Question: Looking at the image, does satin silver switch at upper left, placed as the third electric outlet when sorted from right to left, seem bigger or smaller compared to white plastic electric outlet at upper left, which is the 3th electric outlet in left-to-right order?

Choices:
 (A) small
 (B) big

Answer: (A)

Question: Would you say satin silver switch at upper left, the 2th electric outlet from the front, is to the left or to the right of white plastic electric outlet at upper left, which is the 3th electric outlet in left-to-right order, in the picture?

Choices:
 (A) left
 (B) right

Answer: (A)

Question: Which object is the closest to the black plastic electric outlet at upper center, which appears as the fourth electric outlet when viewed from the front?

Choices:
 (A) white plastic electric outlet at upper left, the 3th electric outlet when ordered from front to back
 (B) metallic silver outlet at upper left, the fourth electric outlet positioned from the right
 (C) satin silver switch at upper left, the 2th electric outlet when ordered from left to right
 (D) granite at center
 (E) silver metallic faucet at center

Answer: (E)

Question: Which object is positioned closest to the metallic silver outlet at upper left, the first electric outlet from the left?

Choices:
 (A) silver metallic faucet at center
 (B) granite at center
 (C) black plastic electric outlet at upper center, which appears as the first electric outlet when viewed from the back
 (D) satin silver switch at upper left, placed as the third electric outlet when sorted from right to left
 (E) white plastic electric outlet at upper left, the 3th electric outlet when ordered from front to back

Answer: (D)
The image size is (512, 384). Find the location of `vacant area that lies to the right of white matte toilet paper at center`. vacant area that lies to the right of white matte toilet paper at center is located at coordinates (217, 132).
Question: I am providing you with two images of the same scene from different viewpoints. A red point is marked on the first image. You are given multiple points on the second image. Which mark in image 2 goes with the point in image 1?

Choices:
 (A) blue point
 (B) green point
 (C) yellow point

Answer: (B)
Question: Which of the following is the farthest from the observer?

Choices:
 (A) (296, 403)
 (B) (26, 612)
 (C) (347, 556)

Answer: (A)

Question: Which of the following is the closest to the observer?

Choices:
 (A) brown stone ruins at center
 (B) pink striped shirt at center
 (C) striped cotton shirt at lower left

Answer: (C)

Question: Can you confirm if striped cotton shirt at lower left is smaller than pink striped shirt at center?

== Directive ==
Count the lines in the material above that contain the word "granite", and give only the number.

== The solution ==
2